- Opening Delimiter -

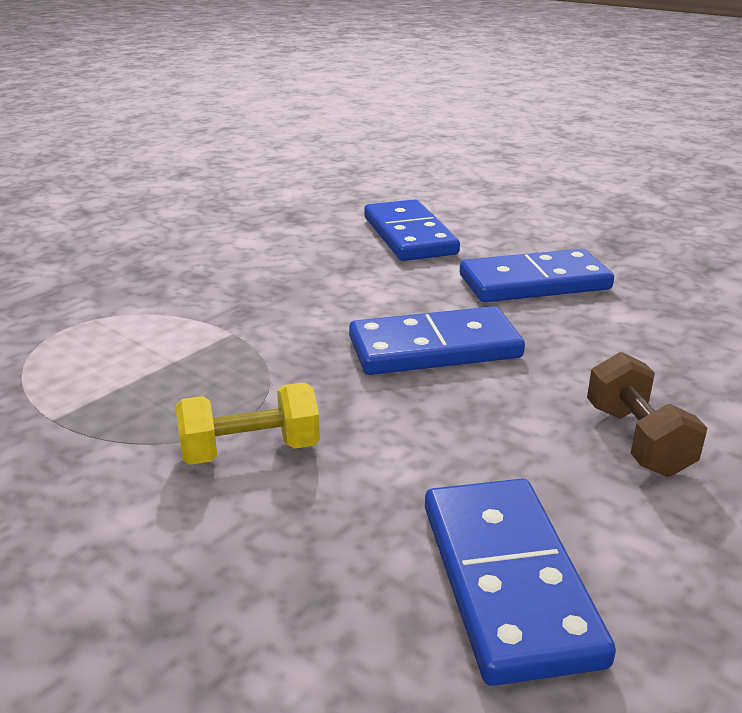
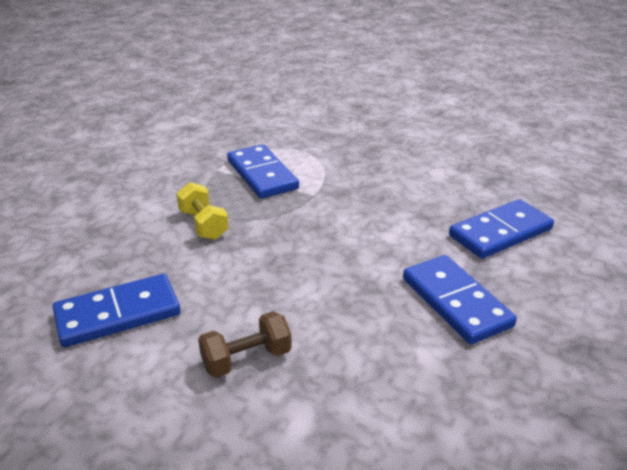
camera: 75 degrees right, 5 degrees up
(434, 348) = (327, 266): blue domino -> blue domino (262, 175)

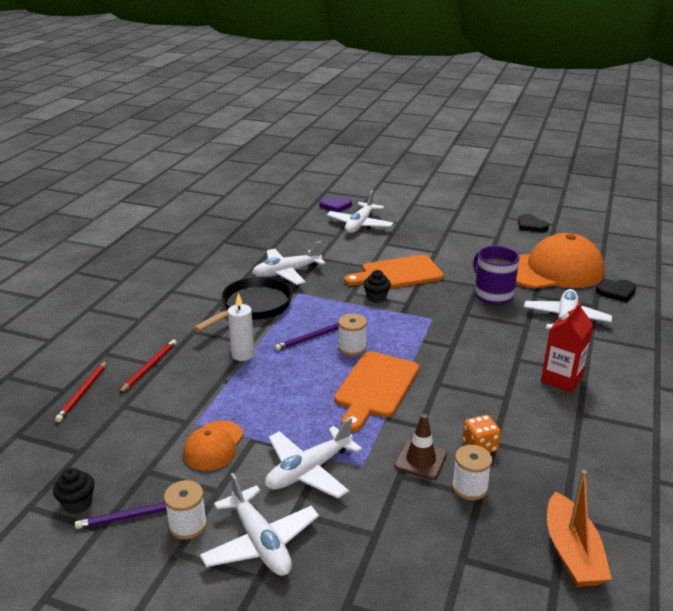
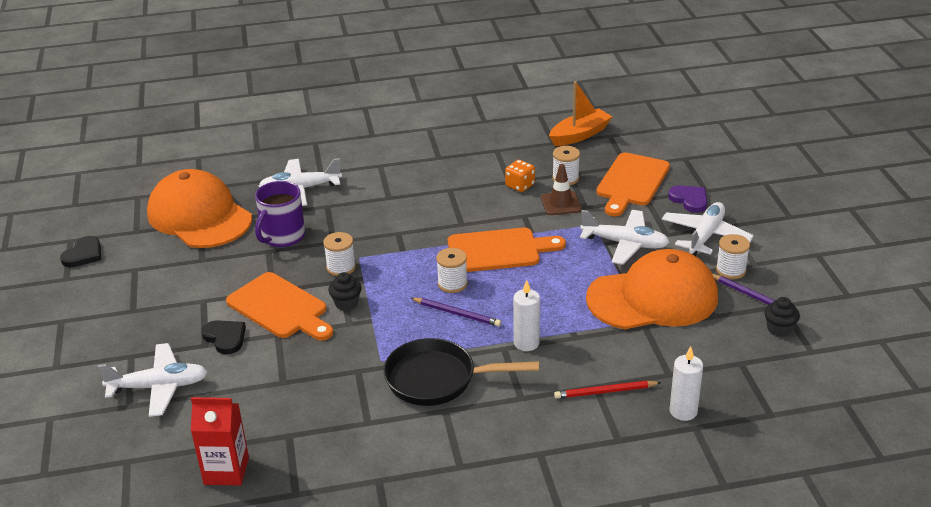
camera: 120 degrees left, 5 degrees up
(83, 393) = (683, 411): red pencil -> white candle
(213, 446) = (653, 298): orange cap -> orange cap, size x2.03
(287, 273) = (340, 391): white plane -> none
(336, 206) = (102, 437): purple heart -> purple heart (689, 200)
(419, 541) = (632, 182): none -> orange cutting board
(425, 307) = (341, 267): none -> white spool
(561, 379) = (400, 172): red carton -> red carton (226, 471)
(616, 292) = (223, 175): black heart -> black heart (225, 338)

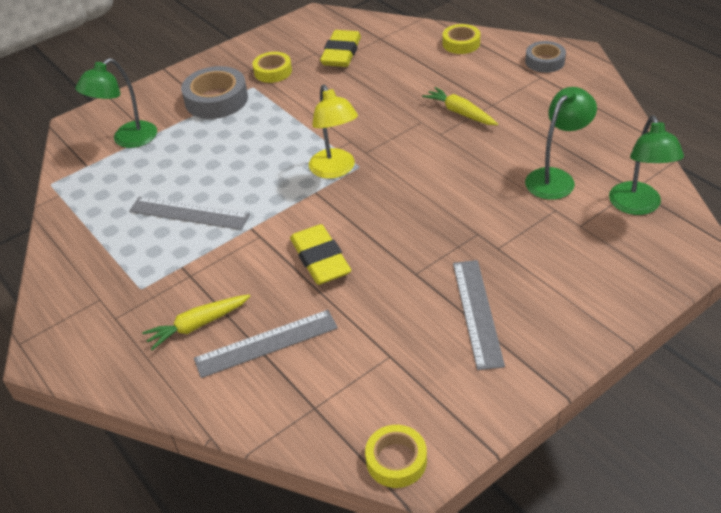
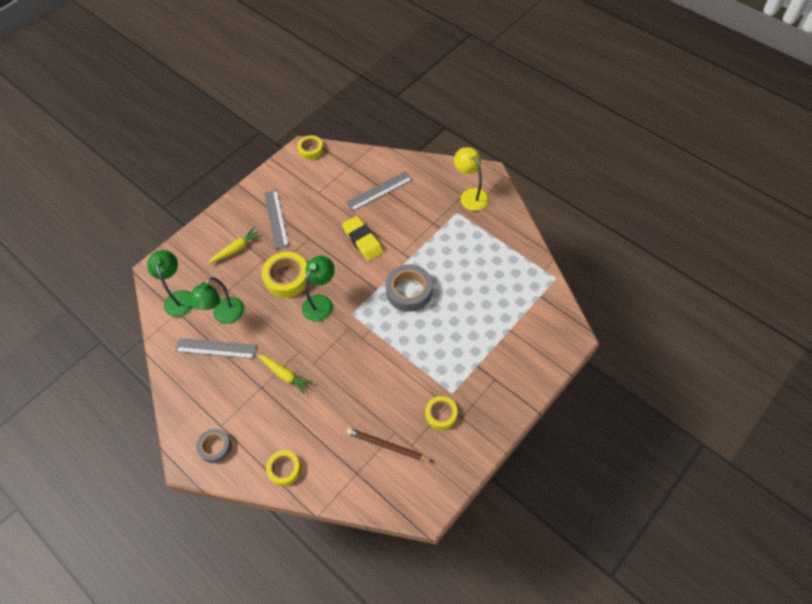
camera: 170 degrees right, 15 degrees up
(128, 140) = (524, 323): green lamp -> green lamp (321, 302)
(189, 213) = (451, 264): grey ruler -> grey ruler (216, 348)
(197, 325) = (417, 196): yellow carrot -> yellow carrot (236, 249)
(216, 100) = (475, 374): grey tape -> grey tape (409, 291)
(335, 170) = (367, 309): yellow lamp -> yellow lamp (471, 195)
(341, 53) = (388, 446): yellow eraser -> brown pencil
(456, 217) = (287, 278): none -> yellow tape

- Closing Delimiter -
- Opening Delimiter -

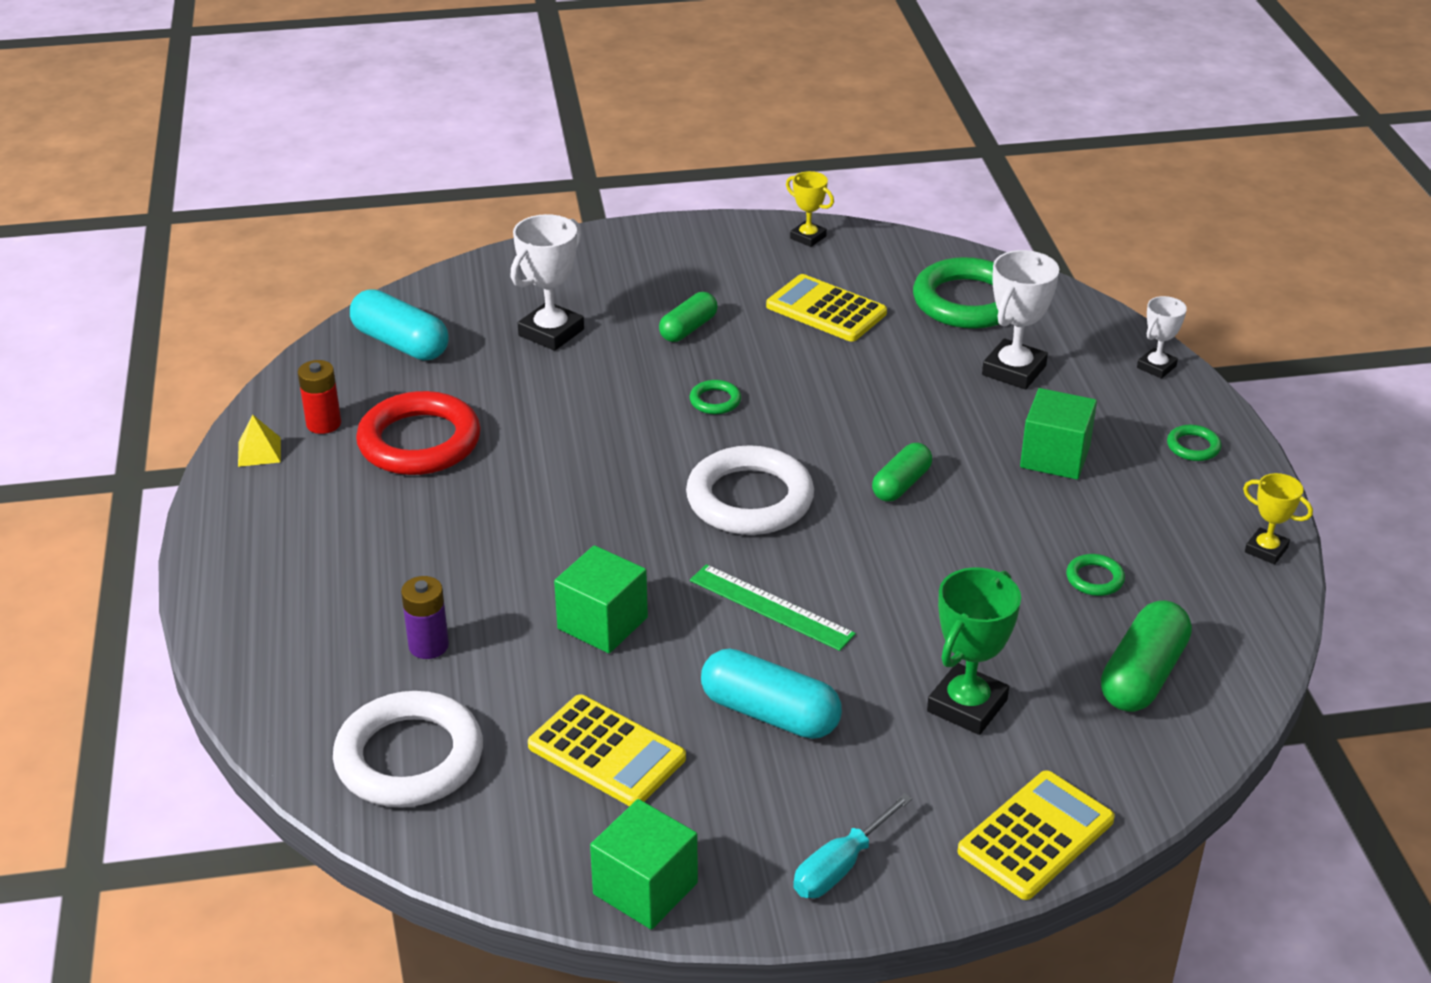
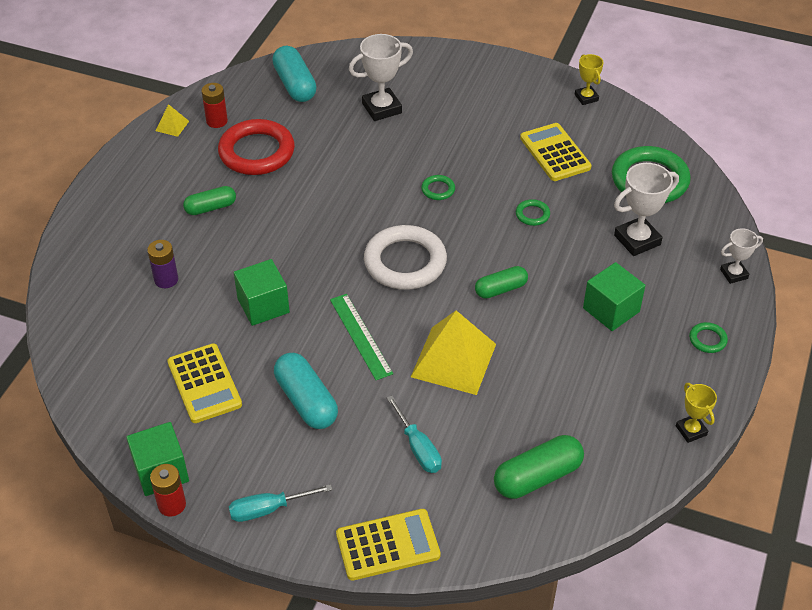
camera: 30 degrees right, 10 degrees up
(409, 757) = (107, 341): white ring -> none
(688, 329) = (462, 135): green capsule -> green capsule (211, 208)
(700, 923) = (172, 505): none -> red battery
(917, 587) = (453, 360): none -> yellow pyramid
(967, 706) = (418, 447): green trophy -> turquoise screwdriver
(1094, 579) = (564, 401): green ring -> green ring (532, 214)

- Closing Delimiter -

■ YOUR ASSIGNMENT: Please give an exact copy of the entries above, from the line with "(341, 53) = (388, 446): yellow" down to the line with "(456, 217) = (287, 278): none -> yellow tape", inclusive, and nothing else.

■ SOLVED EXERCISE:
(341, 53) = (388, 446): yellow eraser -> brown pencil
(456, 217) = (287, 278): none -> yellow tape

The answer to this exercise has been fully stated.